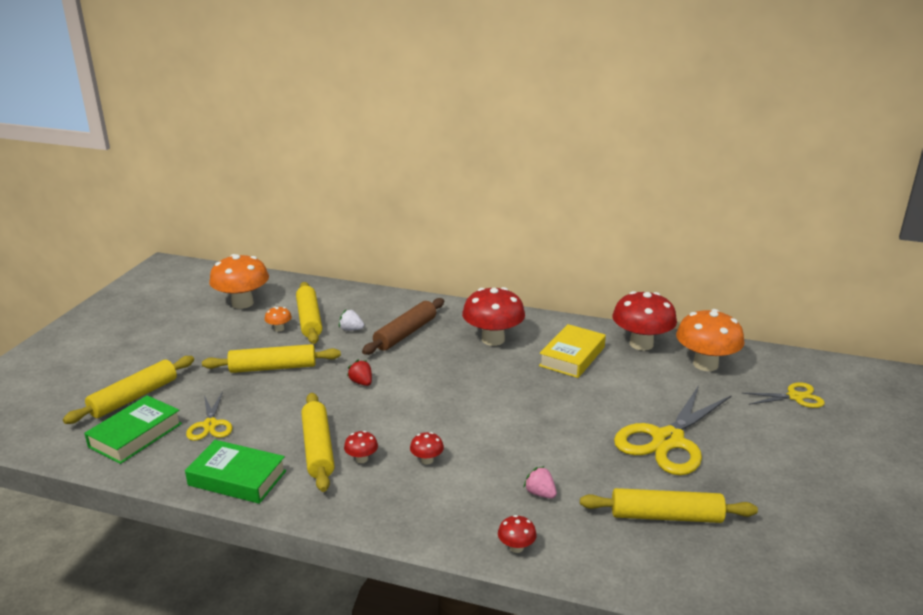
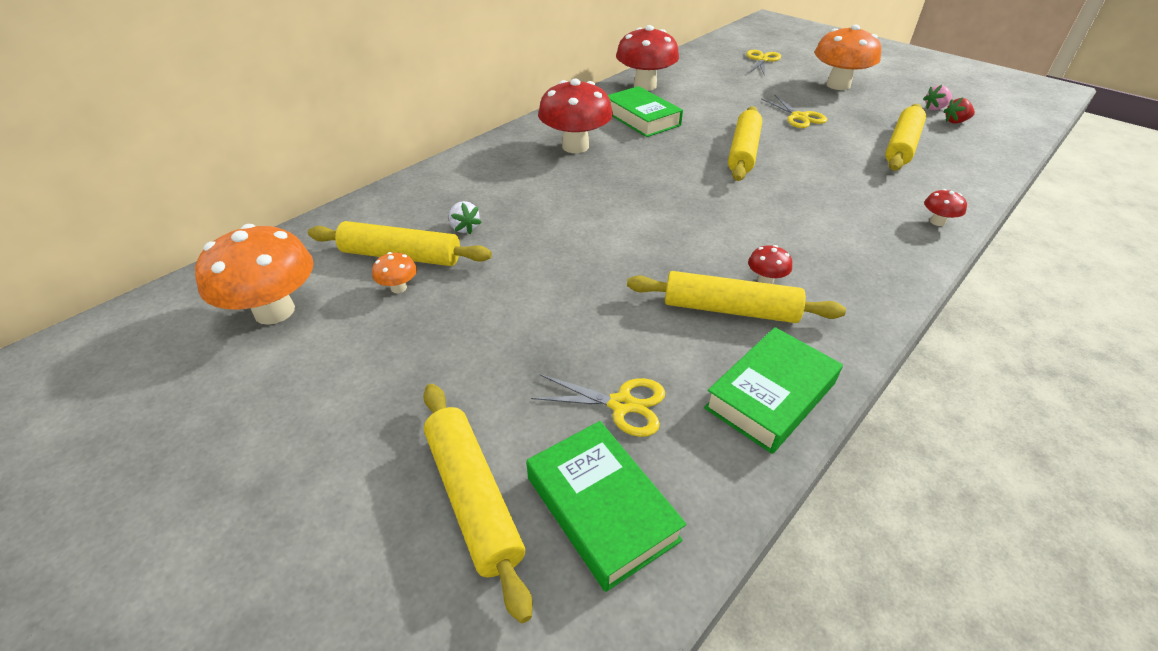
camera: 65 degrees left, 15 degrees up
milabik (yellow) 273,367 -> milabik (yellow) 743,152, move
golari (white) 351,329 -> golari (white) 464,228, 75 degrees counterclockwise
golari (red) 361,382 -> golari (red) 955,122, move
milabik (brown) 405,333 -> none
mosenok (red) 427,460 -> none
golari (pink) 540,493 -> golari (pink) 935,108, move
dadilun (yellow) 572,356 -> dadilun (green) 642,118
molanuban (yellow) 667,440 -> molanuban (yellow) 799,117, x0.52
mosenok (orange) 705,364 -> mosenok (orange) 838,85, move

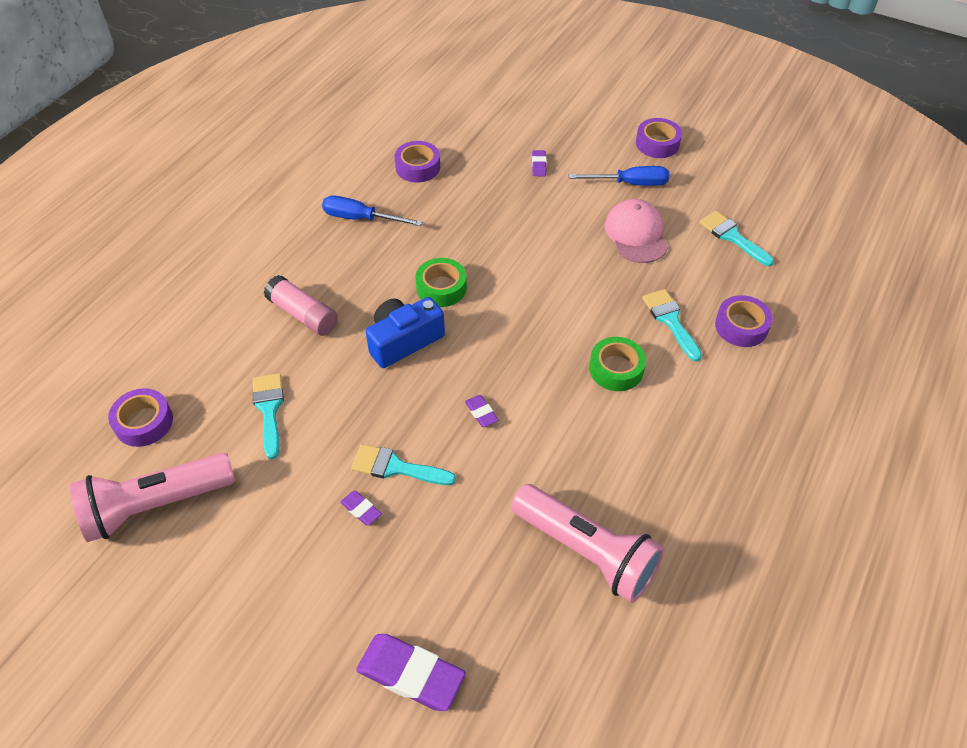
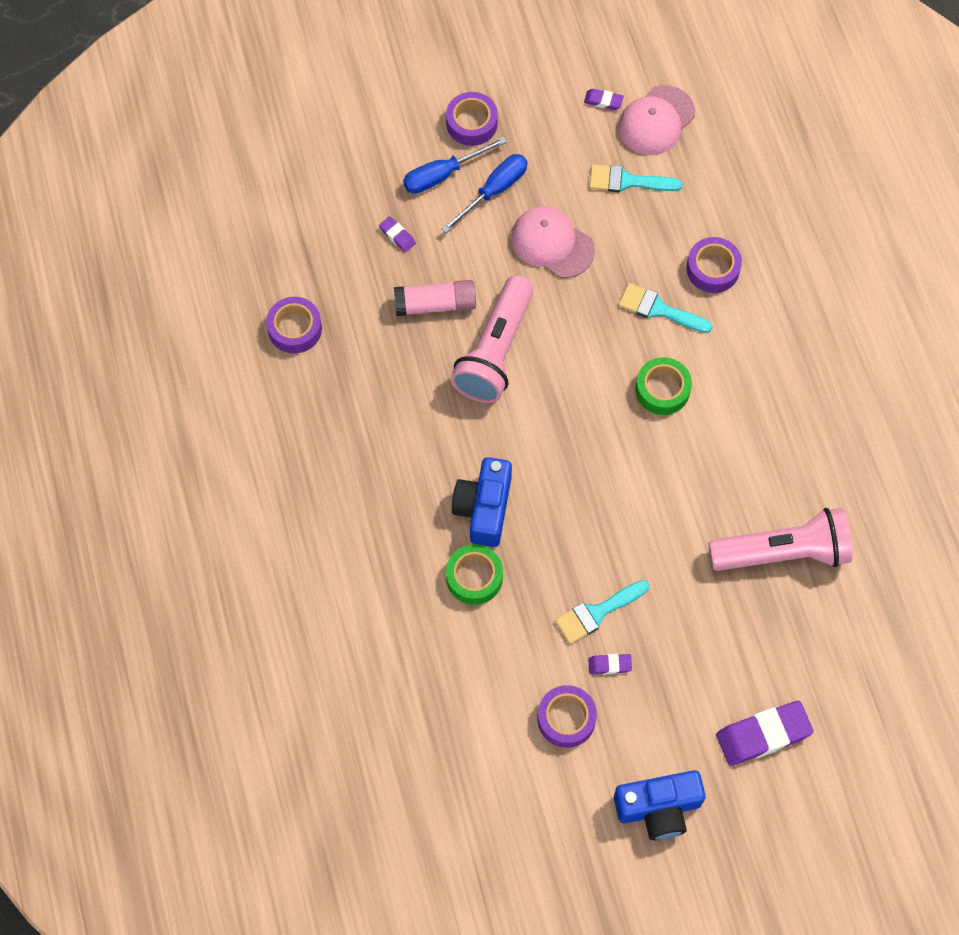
camera: 45 degrees left, 15 degrees up
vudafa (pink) 155,505 -> vudafa (pink) 495,352, move
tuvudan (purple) 144,422 -> tuvudan (purple) 566,719, move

┄┄┄┄┄┄┄┄┄┄┄┄┄┄┄┄┄┄┄┄

#### What you should do:
Every line of the entries that includes "golari" must be copied into the answer.

#### Answer section:
golari (white) 351,329 -> golari (white) 464,228, 75 degrees counterclockwise
golari (red) 361,382 -> golari (red) 955,122, move
golari (pink) 540,493 -> golari (pink) 935,108, move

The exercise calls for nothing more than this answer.